### Work to be completed:
Please transcribe exactly the lines from the one containing "SW1: button (GND, W29) -> switch (GND, W29)" through the end of the records below, both included, and nothing else.
--- START ---
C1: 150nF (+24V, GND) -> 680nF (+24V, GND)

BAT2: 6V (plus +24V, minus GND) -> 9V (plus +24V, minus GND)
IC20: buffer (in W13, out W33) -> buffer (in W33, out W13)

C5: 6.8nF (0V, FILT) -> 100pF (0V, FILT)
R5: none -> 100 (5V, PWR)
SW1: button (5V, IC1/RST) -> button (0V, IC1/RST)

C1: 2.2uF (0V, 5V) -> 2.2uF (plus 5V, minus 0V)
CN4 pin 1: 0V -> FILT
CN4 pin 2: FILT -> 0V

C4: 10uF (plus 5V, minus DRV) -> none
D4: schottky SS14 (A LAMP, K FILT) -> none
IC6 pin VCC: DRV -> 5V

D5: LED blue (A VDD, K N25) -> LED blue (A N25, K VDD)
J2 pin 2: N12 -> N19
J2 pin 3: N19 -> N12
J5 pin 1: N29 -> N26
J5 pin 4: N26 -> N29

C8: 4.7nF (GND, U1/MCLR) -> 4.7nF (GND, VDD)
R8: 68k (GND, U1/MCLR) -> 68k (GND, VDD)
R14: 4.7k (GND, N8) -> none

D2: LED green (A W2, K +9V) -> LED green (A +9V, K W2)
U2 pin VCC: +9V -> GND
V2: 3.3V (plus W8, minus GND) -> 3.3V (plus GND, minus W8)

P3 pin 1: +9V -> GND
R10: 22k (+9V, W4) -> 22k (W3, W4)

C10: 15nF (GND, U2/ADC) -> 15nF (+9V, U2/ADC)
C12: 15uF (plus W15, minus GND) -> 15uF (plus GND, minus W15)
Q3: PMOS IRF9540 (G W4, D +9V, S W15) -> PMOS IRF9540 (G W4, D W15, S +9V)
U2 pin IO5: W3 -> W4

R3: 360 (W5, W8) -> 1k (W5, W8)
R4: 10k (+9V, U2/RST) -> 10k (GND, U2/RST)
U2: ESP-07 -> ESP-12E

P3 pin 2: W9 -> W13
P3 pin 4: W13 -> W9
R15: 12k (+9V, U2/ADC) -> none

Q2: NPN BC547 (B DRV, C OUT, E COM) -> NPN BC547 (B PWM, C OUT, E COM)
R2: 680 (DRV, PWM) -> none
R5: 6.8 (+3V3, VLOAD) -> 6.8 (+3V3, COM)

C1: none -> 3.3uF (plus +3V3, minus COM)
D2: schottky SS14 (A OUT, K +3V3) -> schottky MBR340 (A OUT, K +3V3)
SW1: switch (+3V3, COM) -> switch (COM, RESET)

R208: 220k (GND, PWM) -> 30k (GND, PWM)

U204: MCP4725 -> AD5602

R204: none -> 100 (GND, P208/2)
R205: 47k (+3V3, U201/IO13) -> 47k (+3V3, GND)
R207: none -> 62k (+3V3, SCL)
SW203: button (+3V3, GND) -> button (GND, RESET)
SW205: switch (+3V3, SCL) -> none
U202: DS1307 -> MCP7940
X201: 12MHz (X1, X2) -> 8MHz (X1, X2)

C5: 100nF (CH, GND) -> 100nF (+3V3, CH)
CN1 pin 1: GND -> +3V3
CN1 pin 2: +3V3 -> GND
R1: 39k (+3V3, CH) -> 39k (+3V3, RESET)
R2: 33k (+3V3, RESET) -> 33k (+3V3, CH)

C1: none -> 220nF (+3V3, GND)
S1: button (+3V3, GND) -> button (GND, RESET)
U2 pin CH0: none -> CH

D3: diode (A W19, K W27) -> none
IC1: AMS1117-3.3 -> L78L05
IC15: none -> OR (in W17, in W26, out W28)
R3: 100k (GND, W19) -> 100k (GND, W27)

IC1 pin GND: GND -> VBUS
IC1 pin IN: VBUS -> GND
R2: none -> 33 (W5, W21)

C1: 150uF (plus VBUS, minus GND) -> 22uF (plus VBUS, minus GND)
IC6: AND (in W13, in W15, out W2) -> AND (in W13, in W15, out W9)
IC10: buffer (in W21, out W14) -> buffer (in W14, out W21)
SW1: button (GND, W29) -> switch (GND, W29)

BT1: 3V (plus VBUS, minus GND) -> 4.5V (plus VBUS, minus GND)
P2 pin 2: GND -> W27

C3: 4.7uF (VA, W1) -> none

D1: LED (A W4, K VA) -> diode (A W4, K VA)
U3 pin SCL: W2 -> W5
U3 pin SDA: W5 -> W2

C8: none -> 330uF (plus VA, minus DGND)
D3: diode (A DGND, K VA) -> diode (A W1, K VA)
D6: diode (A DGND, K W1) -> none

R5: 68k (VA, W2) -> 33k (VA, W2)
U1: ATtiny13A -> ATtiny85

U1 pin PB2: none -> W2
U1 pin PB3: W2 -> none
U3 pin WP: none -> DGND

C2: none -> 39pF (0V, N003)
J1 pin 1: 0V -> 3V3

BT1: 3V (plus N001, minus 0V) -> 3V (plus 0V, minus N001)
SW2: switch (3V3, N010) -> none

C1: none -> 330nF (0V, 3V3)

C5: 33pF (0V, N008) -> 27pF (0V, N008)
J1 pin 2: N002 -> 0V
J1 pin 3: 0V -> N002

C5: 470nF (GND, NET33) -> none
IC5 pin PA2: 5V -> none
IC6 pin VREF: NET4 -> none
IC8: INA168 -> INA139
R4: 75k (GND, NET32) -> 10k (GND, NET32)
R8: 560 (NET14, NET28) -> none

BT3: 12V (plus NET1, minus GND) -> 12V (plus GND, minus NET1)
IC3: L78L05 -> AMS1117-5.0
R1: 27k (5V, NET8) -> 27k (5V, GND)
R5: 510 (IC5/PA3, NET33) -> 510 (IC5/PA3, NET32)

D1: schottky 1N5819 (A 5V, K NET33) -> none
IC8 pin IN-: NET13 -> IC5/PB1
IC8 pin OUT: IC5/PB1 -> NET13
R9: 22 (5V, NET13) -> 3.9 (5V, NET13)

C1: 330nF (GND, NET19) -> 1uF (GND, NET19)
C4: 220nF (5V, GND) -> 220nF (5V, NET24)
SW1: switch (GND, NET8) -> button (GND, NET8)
--- END ---
### Result for this exercise:
SW1: button (GND, W29) -> switch (GND, W29)

BT1: 3V (plus VBUS, minus GND) -> 4.5V (plus VBUS, minus GND)
P2 pin 2: GND -> W27

C3: 4.7uF (VA, W1) -> none

D1: LED (A W4, K VA) -> diode (A W4, K VA)
U3 pin SCL: W2 -> W5
U3 pin SDA: W5 -> W2

C8: none -> 330uF (plus VA, minus DGND)
D3: diode (A DGND, K VA) -> diode (A W1, K VA)
D6: diode (A DGND, K W1) -> none

R5: 68k (VA, W2) -> 33k (VA, W2)
U1: ATtiny13A -> ATtiny85

U1 pin PB2: none -> W2
U1 pin PB3: W2 -> none
U3 pin WP: none -> DGND

C2: none -> 39pF (0V, N003)
J1 pin 1: 0V -> 3V3

BT1: 3V (plus N001, minus 0V) -> 3V (plus 0V, minus N001)
SW2: switch (3V3, N010) -> none

C1: none -> 330nF (0V, 3V3)

C5: 33pF (0V, N008) -> 27pF (0V, N008)
J1 pin 2: N002 -> 0V
J1 pin 3: 0V -> N002

C5: 470nF (GND, NET33) -> none
IC5 pin PA2: 5V -> none
IC6 pin VREF: NET4 -> none
IC8: INA168 -> INA139
R4: 75k (GND, NET32) -> 10k (GND, NET32)
R8: 560 (NET14, NET28) -> none

BT3: 12V (plus NET1, minus GND) -> 12V (plus GND, minus NET1)
IC3: L78L05 -> AMS1117-5.0
R1: 27k (5V, NET8) -> 27k (5V, GND)
R5: 510 (IC5/PA3, NET33) -> 510 (IC5/PA3, NET32)

D1: schottky 1N5819 (A 5V, K NET33) -> none
IC8 pin IN-: NET13 -> IC5/PB1
IC8 pin OUT: IC5/PB1 -> NET13
R9: 22 (5V, NET13) -> 3.9 (5V, NET13)

C1: 330nF (GND, NET19) -> 1uF (GND, NET19)
C4: 220nF (5V, GND) -> 220nF (5V, NET24)
SW1: switch (GND, NET8) -> button (GND, NET8)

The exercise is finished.